■ ACTIVITY:
Images do not belong in the copy. Retype the entries exactly.

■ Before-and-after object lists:
* * * *

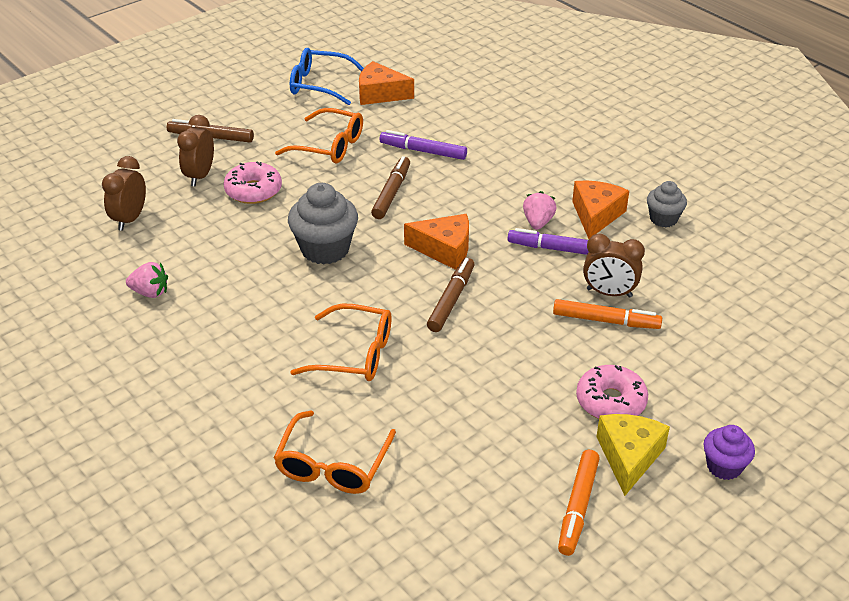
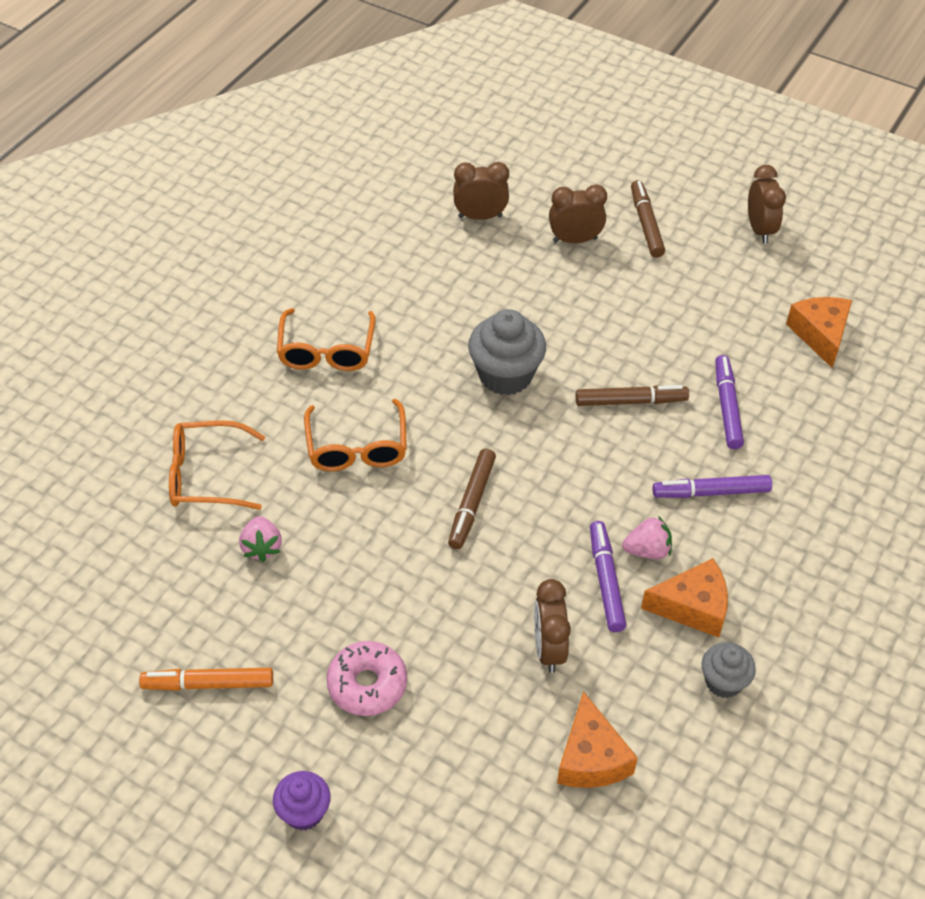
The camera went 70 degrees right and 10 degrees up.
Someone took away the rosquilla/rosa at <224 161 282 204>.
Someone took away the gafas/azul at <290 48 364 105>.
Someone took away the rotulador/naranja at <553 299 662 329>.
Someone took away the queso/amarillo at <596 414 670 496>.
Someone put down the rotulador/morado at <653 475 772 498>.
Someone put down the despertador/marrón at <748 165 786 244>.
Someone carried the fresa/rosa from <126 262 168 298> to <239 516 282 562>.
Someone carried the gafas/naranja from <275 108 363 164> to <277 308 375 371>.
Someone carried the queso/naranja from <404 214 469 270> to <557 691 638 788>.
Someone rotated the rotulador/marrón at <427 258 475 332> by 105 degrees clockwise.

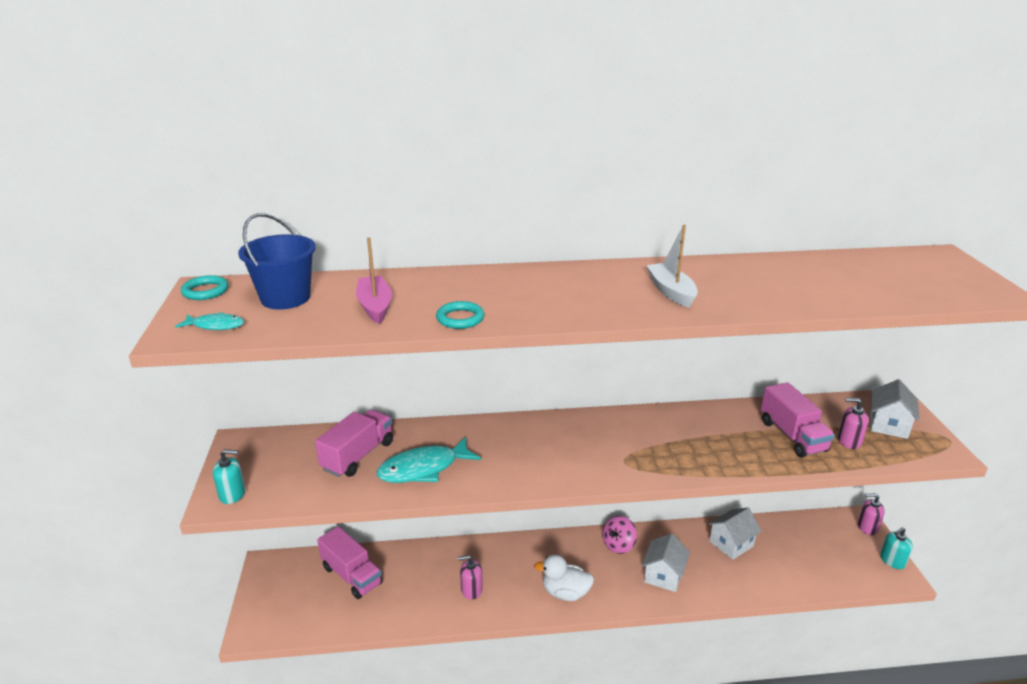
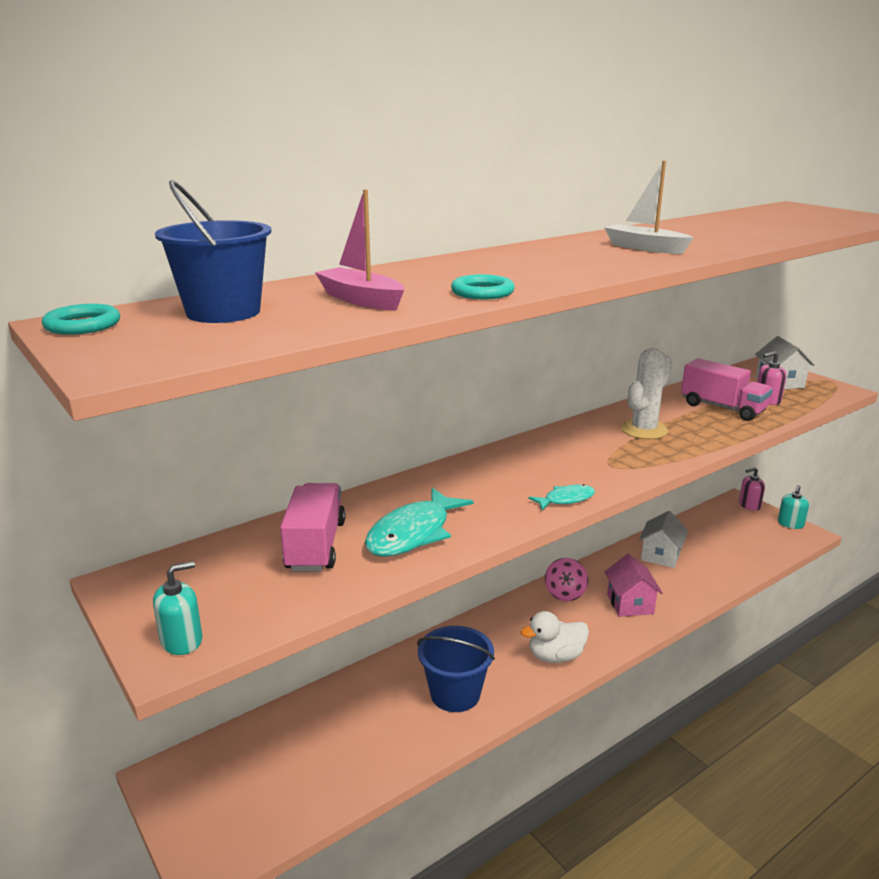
The camera went 30 degrees left and 5 degrees down.
Someone took away the camión/rosa at <317 526 383 599>.
Someone put down the cactus/blanco at <621 348 672 439>.
Someone carried the pez/turquesa from <175 312 244 330> to <528 484 595 510>.
Someone swapped the dispensador de jabón/rosa at <457 555 483 600> for the balde/azul at <417 626 495 712>.
Someone repainted the casa/blanco at <642 533 690 592>, which became the casa/rosa at <605 554 663 617>.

* * * *

■ WRITTEN SOLUTION:
The camera went 70 degrees right and 10 degrees up.
Someone took away the rosquilla/rosa at <224 161 282 204>.
Someone took away the gafas/azul at <290 48 364 105>.
Someone took away the rotulador/naranja at <553 299 662 329>.
Someone took away the queso/amarillo at <596 414 670 496>.
Someone put down the rotulador/morado at <653 475 772 498>.
Someone put down the despertador/marrón at <748 165 786 244>.
Someone carried the fresa/rosa from <126 262 168 298> to <239 516 282 562>.
Someone carried the gafas/naranja from <275 108 363 164> to <277 308 375 371>.
Someone carried the queso/naranja from <404 214 469 270> to <557 691 638 788>.
Someone rotated the rotulador/marrón at <427 258 475 332> by 105 degrees clockwise.

The camera went 30 degrees left and 5 degrees down.
Someone took away the camión/rosa at <317 526 383 599>.
Someone put down the cactus/blanco at <621 348 672 439>.
Someone carried the pez/turquesa from <175 312 244 330> to <528 484 595 510>.
Someone swapped the dispensador de jabón/rosa at <457 555 483 600> for the balde/azul at <417 626 495 712>.
Someone repainted the casa/blanco at <642 533 690 592>, which became the casa/rosa at <605 554 663 617>.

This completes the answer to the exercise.